- Object change descriptions:
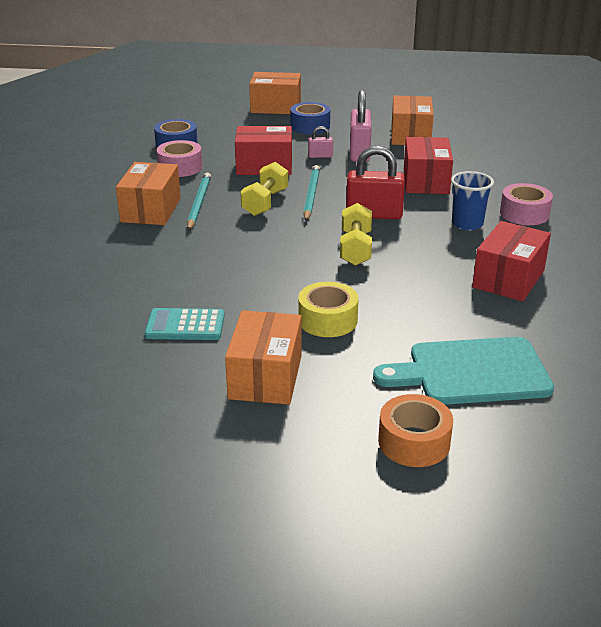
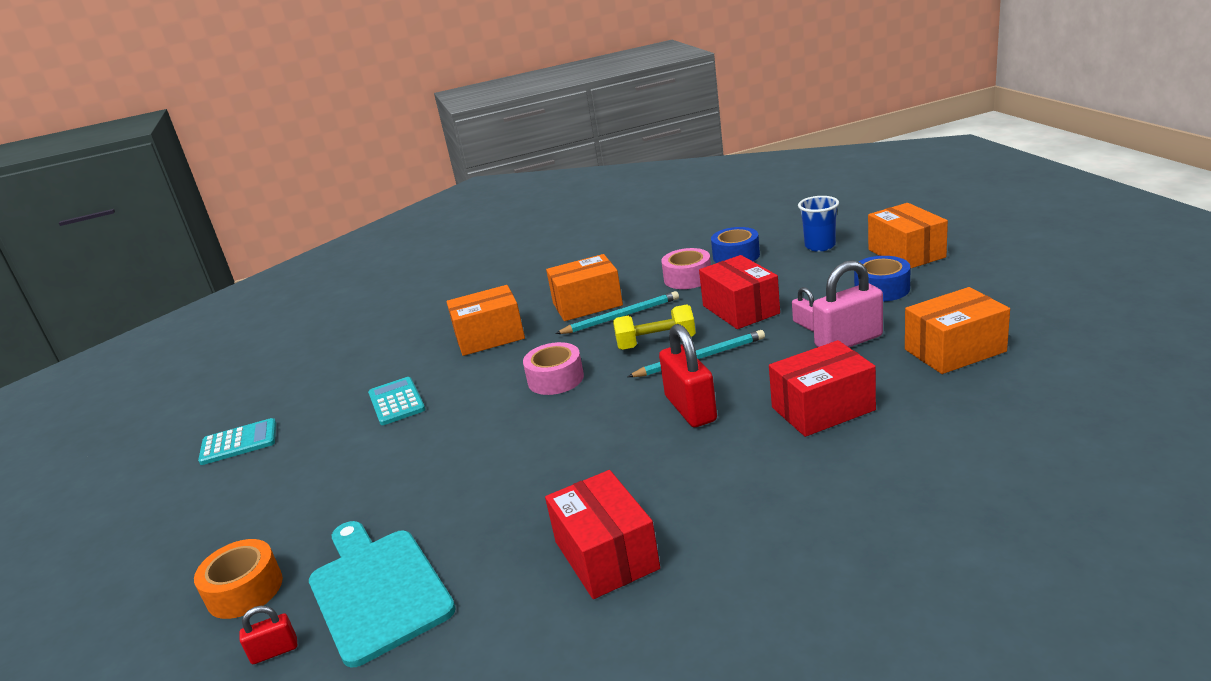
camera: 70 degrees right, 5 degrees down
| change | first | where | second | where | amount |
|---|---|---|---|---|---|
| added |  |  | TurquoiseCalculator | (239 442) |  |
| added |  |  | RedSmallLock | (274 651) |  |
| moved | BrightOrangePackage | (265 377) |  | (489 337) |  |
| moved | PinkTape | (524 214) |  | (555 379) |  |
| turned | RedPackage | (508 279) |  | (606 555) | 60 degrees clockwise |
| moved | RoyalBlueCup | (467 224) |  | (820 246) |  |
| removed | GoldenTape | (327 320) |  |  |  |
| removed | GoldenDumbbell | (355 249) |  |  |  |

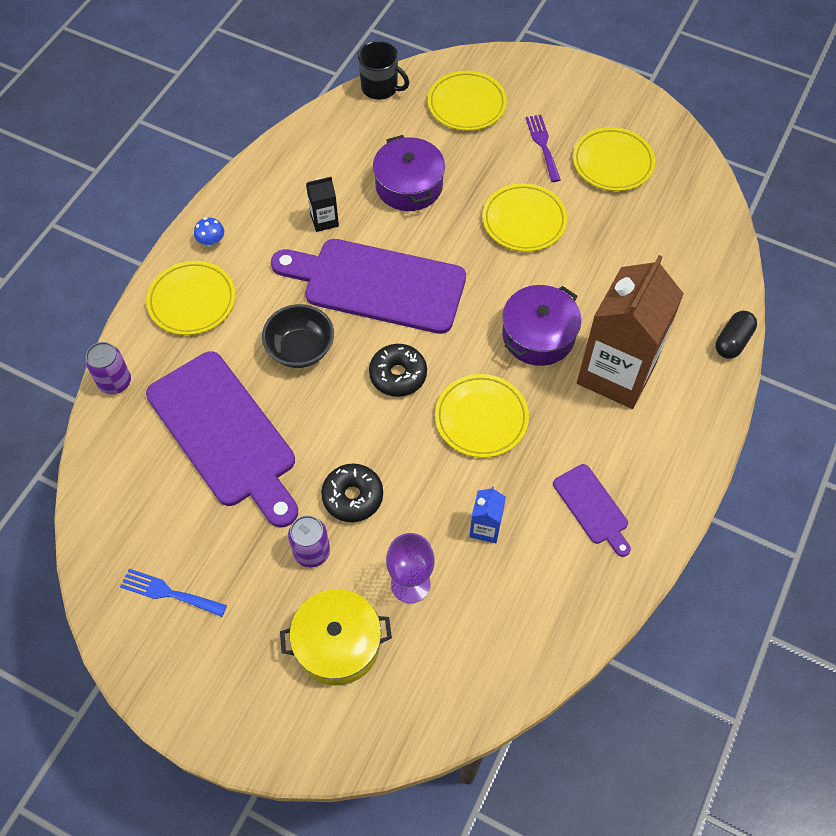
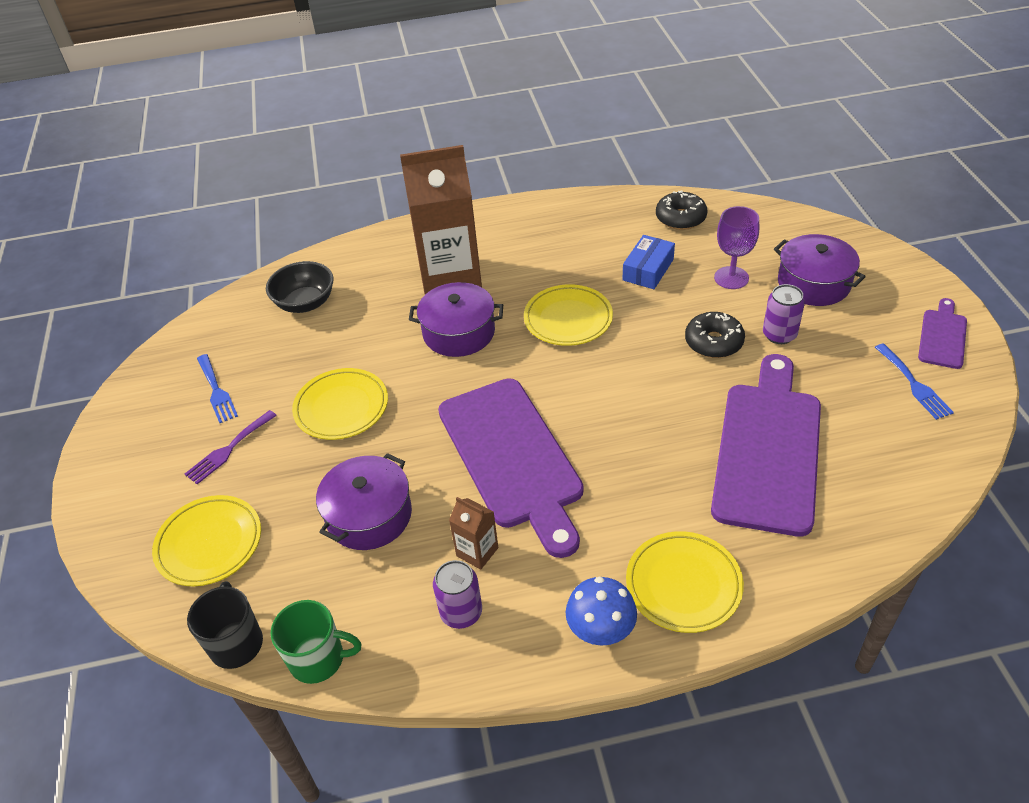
camera: 125 degrees left, 15 degrees down
| change | first | where | second | where | amount |
|---|---|---|---|---|---|
| replaced | GoldenPlate | (612 163) | RoyalBlueTableFork | (216 391) |  |
| moved | BlackBowl | (300 349) |  | (305 303) |  |
| added |  |  | LeafGreenCoffeeMug | (319 659) |  |
| moved | PurpleTin | (115 382) |  | (461 612) |  |
| recoloured | BlackMilkCarton | (324 220) | BrownMilkCarton | (477 552) |  |
| resized | RoyalBlueFungus | (211 241) |  | (601 630) | x1.66 |
| replaced | RoyalBlueMilkCarton | (485 528) | RoyalBluePackage | (648 270) |  |
| moved | BlackGlazedDonut | (398 375) |  | (680 218) |  |
| recoloured | GoldenCookingPot | (338 644) | PurpleCookingPot | (813 283) |  |
| moved | PurpleChoppingBoard | (592 507) |  | (942 336) |  |
| removed | BlackPill | (732 341) |  |  |  |

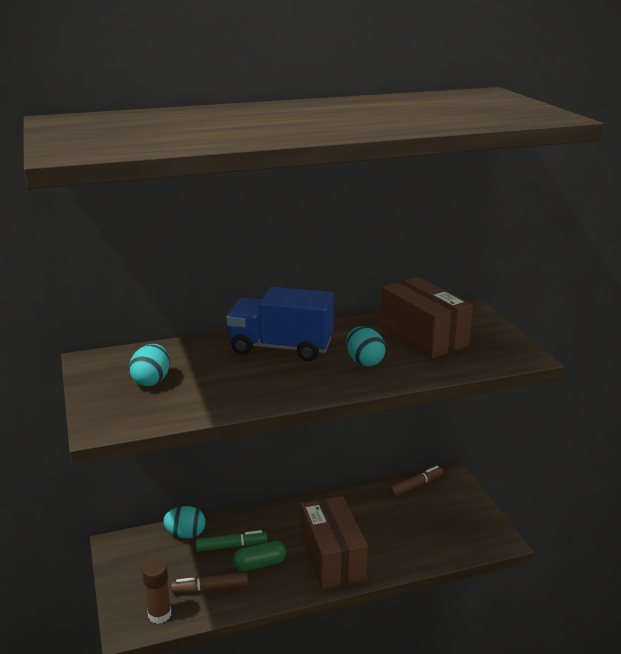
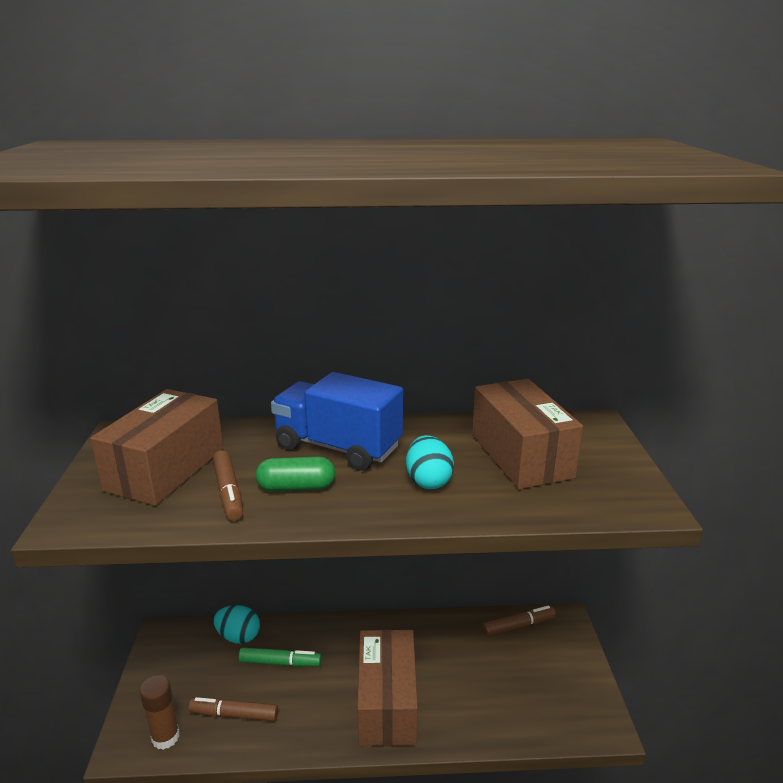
camera: 15 degrees right, 0 degrees up
| change | first | where | second | where | amount |
|---|---|---|---|---|---|
| replaced | TurquoiseEggShape | (151 381) | BrownPackage | (166 469) |  |
| added |  |  | BrownFeltPen | (228 492) |  |
| moved | LeafGreenPill | (259 564) |  | (296 487) |  |

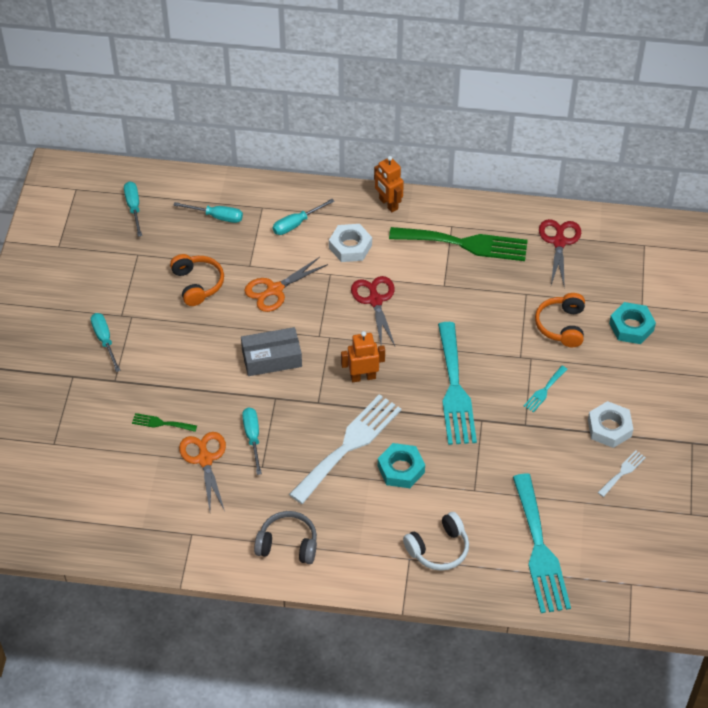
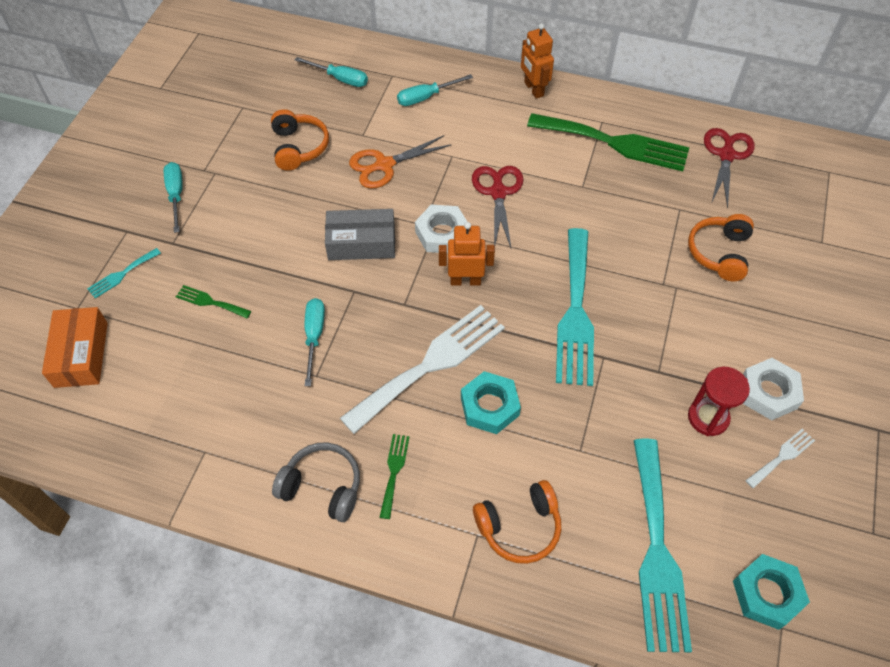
camera: 10 degrees right, 5 degrees up
| change | first | where | second | where | amount |
|---|---|---|---|---|---|
| added |  |  | BrightOrangePackage | (81 354) |  |
| moved | TurquoiseTableFork | (544 391) |  | (122 274) |  |
| added |  |  | LeafGreenTableFork | (394 471) |  |
| moved | PureWhiteHexNut | (350 247) |  | (442 234) |  |
| recoloured | PureWhiteHeadphones | (438 549) | BrightOrangeHeadphones | (519 527) |  |
| added |  |  | RedSandTimer | (708 417) |  |
| moved | TurquoiseHexNut | (631 327) |  | (767 594) |  |
| removed | TurquoiseScrewdriver | (134 208) |  |  |  |
| removed | BrightOrangeScissors | (205 459) |  |  |  |

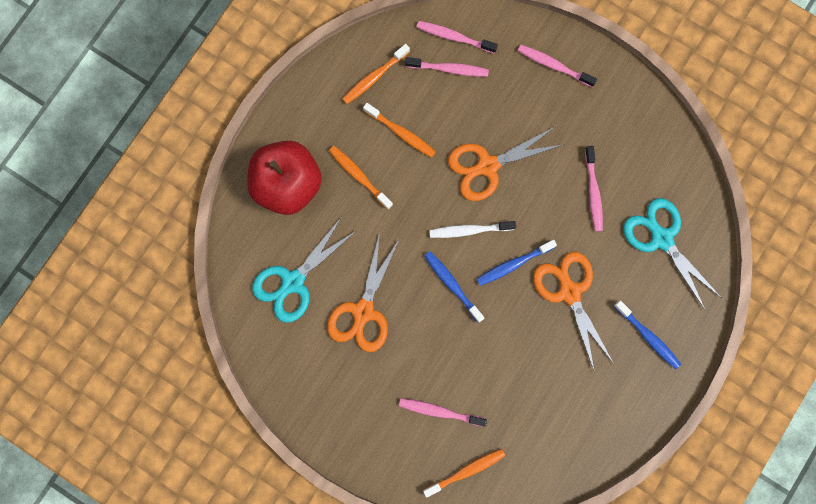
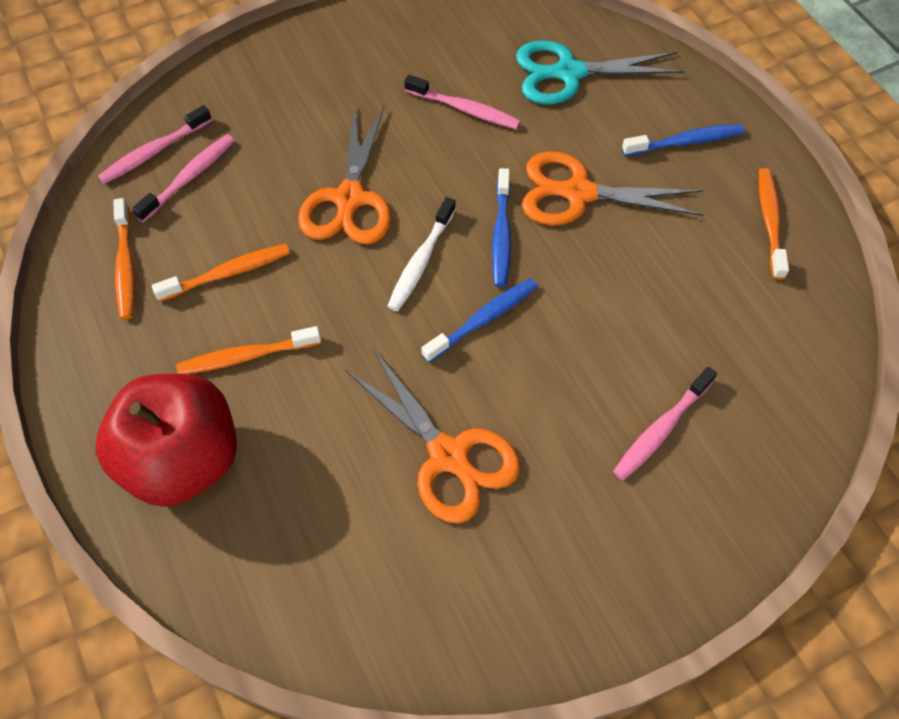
camera: 60 degrees left, 20 degrees down
| change | first | where | second | where | amount |
|---|---|---|---|---|---|
| turned | RoyalBlueDentalBrush | (452 285) |  | (483 319) | 150 degrees clockwise |
| moved | BrightOrangeDentalBrush | (466 471) |  | (770 221) |  |
| removed | TurquoiseScissors | (293 281) |  |  |  |
| removed | PinkDentalBrush | (553 65) |  |  |  |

- ABOUT THIS EXERCISE:
Return each record above as it stands. Pictures stay out.

- RESPONSE TO THIS EXERCISE:
camera: 70 degrees right, 5 degrees down
| change | first | where | second | where | amount |
|---|---|---|---|---|---|
| added |  |  | TurquoiseCalculator | (239 442) |  |
| added |  |  | RedSmallLock | (274 651) |  |
| moved | BrightOrangePackage | (265 377) |  | (489 337) |  |
| moved | PinkTape | (524 214) |  | (555 379) |  |
| turned | RedPackage | (508 279) |  | (606 555) | 60 degrees clockwise |
| moved | RoyalBlueCup | (467 224) |  | (820 246) |  |
| removed | GoldenTape | (327 320) |  |  |  |
| removed | GoldenDumbbell | (355 249) |  |  |  |

camera: 125 degrees left, 15 degrees down
| change | first | where | second | where | amount |
|---|---|---|---|---|---|
| replaced | GoldenPlate | (612 163) | RoyalBlueTableFork | (216 391) |  |
| moved | BlackBowl | (300 349) |  | (305 303) |  |
| added |  |  | LeafGreenCoffeeMug | (319 659) |  |
| moved | PurpleTin | (115 382) |  | (461 612) |  |
| recoloured | BlackMilkCarton | (324 220) | BrownMilkCarton | (477 552) |  |
| resized | RoyalBlueFungus | (211 241) |  | (601 630) | x1.66 |
| replaced | RoyalBlueMilkCarton | (485 528) | RoyalBluePackage | (648 270) |  |
| moved | BlackGlazedDonut | (398 375) |  | (680 218) |  |
| recoloured | GoldenCookingPot | (338 644) | PurpleCookingPot | (813 283) |  |
| moved | PurpleChoppingBoard | (592 507) |  | (942 336) |  |
| removed | BlackPill | (732 341) |  |  |  |

camera: 15 degrees right, 0 degrees up
| change | first | where | second | where | amount |
|---|---|---|---|---|---|
| replaced | TurquoiseEggShape | (151 381) | BrownPackage | (166 469) |  |
| added |  |  | BrownFeltPen | (228 492) |  |
| moved | LeafGreenPill | (259 564) |  | (296 487) |  |

camera: 10 degrees right, 5 degrees up
| change | first | where | second | where | amount |
|---|---|---|---|---|---|
| added |  |  | BrightOrangePackage | (81 354) |  |
| moved | TurquoiseTableFork | (544 391) |  | (122 274) |  |
| added |  |  | LeafGreenTableFork | (394 471) |  |
| moved | PureWhiteHexNut | (350 247) |  | (442 234) |  |
| recoloured | PureWhiteHeadphones | (438 549) | BrightOrangeHeadphones | (519 527) |  |
| added |  |  | RedSandTimer | (708 417) |  |
| moved | TurquoiseHexNut | (631 327) |  | (767 594) |  |
| removed | TurquoiseScrewdriver | (134 208) |  |  |  |
| removed | BrightOrangeScissors | (205 459) |  |  |  |

camera: 60 degrees left, 20 degrees down
| change | first | where | second | where | amount |
|---|---|---|---|---|---|
| turned | RoyalBlueDentalBrush | (452 285) |  | (483 319) | 150 degrees clockwise |
| moved | BrightOrangeDentalBrush | (466 471) |  | (770 221) |  |
| removed | TurquoiseScissors | (293 281) |  |  |  |
| removed | PinkDentalBrush | (553 65) |  |  |  |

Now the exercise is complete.